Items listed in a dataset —
◆ ◆ ◆ ◆

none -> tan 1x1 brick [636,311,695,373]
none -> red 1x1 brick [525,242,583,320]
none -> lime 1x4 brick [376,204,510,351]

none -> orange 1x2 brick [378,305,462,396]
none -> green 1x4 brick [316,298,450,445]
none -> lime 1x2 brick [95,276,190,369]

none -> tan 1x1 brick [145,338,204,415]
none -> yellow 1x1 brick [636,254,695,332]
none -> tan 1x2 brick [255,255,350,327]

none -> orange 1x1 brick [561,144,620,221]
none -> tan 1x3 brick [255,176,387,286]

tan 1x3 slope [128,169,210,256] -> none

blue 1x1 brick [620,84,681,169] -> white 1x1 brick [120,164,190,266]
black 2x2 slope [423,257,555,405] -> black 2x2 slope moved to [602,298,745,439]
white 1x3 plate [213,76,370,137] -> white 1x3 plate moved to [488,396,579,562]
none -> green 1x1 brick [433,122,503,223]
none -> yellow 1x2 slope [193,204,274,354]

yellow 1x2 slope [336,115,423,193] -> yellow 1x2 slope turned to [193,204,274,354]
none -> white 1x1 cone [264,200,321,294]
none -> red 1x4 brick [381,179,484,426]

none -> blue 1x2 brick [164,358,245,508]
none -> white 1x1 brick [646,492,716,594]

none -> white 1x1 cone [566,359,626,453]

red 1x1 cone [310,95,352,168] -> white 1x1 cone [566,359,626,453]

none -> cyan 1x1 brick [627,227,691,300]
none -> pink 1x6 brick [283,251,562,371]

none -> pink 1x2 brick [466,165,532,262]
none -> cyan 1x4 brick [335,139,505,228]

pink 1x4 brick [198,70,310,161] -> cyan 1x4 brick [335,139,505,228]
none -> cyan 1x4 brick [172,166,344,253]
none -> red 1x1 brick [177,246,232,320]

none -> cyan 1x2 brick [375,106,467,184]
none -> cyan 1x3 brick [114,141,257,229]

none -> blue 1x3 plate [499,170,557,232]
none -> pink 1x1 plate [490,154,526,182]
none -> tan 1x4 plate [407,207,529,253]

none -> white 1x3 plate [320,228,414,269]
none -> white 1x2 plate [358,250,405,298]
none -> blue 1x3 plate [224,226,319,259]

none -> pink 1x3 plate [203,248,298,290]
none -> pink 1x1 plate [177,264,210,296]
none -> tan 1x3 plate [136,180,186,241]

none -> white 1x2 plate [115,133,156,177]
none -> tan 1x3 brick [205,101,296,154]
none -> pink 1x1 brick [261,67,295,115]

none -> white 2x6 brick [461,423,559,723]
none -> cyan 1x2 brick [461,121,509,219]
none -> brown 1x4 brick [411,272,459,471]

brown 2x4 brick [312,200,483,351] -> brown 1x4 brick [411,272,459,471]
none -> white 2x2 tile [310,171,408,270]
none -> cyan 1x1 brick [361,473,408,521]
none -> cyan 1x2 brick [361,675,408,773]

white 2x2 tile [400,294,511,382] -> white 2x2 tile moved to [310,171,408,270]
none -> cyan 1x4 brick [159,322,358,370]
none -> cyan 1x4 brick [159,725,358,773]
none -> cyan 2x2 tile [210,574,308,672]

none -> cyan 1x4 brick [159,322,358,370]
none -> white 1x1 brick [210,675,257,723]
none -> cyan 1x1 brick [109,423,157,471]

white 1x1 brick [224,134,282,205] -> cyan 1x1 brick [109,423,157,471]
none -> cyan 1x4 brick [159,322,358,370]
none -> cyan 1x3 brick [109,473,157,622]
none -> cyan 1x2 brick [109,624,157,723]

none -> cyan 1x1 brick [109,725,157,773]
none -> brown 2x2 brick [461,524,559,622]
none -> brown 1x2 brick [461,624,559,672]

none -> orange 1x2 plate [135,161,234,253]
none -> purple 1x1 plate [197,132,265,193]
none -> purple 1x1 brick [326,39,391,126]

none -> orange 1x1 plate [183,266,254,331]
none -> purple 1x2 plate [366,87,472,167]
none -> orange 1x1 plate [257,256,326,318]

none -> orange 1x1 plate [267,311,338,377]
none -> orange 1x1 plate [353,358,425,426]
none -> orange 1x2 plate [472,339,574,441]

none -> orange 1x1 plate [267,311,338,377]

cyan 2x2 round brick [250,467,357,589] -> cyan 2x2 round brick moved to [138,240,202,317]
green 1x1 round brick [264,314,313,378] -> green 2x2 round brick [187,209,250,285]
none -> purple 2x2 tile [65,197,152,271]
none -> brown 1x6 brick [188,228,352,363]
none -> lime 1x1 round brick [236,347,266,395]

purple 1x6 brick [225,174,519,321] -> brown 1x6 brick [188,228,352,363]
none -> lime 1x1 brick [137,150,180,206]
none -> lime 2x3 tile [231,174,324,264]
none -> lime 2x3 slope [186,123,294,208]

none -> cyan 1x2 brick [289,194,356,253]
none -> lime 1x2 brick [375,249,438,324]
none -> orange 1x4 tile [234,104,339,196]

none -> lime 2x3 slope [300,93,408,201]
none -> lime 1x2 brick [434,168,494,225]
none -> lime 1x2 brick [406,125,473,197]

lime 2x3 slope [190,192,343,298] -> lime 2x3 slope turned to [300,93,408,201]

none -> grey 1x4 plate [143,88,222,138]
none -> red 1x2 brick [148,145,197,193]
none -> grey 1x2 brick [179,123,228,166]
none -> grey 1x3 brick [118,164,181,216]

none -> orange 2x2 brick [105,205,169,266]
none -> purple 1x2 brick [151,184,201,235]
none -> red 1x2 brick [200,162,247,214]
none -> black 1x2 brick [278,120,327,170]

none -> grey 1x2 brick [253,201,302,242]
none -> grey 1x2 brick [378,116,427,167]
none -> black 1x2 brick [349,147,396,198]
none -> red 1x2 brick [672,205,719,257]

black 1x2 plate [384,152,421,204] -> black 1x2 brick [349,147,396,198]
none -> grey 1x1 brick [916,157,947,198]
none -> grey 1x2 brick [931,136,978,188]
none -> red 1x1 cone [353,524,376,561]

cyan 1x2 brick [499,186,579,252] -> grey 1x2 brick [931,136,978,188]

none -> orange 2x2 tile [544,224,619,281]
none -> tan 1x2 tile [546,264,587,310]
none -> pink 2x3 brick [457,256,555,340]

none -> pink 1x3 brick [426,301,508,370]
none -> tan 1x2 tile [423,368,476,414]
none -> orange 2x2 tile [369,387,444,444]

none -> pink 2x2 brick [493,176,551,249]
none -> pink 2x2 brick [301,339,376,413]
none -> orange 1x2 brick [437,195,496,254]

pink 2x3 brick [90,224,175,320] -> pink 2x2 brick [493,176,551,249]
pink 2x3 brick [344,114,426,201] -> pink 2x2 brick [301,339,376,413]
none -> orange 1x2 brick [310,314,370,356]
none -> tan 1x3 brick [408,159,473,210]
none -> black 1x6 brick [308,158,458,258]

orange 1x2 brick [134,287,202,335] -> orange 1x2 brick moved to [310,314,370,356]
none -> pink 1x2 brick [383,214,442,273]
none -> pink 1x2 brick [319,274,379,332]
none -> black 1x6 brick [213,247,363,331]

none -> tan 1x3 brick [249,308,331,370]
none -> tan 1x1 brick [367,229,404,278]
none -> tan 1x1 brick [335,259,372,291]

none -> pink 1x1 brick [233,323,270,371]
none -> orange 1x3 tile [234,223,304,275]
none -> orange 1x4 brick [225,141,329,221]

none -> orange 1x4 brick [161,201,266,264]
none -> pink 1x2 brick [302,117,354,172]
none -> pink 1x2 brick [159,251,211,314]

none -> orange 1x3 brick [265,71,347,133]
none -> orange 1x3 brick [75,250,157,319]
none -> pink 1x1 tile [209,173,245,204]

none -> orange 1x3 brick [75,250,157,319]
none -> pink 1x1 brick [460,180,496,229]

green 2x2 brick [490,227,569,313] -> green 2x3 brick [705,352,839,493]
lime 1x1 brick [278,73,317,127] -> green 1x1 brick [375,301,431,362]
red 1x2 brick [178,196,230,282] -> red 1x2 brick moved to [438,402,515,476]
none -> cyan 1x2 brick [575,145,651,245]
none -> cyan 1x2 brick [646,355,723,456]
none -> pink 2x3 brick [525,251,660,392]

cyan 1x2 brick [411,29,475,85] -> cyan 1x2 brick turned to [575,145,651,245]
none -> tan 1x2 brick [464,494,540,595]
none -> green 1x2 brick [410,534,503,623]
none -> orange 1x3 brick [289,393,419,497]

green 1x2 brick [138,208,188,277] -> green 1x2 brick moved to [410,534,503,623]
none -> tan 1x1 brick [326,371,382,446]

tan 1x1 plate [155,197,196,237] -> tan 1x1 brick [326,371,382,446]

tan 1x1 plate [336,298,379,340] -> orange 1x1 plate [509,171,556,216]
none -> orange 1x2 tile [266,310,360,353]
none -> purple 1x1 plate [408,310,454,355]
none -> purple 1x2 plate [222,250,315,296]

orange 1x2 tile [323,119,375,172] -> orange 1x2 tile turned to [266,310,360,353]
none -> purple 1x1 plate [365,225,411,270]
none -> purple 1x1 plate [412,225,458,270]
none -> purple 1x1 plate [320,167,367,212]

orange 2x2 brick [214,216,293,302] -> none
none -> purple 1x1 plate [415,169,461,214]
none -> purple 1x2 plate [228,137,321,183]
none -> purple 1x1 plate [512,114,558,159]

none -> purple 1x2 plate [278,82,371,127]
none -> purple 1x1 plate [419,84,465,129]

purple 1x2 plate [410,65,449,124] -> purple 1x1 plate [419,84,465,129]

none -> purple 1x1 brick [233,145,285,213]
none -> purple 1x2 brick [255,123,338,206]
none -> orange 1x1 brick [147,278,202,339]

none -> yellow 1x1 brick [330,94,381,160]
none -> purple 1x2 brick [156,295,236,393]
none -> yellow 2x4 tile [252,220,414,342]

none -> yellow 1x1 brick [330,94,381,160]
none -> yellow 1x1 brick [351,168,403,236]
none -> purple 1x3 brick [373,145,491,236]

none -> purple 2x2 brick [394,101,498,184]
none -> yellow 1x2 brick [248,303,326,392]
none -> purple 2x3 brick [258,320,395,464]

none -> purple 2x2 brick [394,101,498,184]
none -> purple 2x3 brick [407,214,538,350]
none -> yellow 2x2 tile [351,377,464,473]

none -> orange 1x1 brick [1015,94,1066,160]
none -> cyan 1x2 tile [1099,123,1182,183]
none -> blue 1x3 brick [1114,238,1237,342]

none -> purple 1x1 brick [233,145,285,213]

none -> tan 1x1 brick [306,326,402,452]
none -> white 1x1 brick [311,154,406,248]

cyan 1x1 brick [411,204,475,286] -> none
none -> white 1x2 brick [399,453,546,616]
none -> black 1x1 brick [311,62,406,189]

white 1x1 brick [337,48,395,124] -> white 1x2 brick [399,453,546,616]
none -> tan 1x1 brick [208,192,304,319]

◆ ◆ ◆ ◆

Task brief — Copy the records above exactly, beginning at the line that contains "none -> orange 1x1 plate [353,358,425,426]" and stopping after the line that contains "none -> lime 1x2 brick [406,125,473,197]".

Result for this exercise —
none -> orange 1x1 plate [353,358,425,426]
none -> orange 1x2 plate [472,339,574,441]

none -> orange 1x1 plate [267,311,338,377]

cyan 2x2 round brick [250,467,357,589] -> cyan 2x2 round brick moved to [138,240,202,317]
green 1x1 round brick [264,314,313,378] -> green 2x2 round brick [187,209,250,285]
none -> purple 2x2 tile [65,197,152,271]
none -> brown 1x6 brick [188,228,352,363]
none -> lime 1x1 round brick [236,347,266,395]

purple 1x6 brick [225,174,519,321] -> brown 1x6 brick [188,228,352,363]
none -> lime 1x1 brick [137,150,180,206]
none -> lime 2x3 tile [231,174,324,264]
none -> lime 2x3 slope [186,123,294,208]

none -> cyan 1x2 brick [289,194,356,253]
none -> lime 1x2 brick [375,249,438,324]
none -> orange 1x4 tile [234,104,339,196]

none -> lime 2x3 slope [300,93,408,201]
none -> lime 1x2 brick [434,168,494,225]
none -> lime 1x2 brick [406,125,473,197]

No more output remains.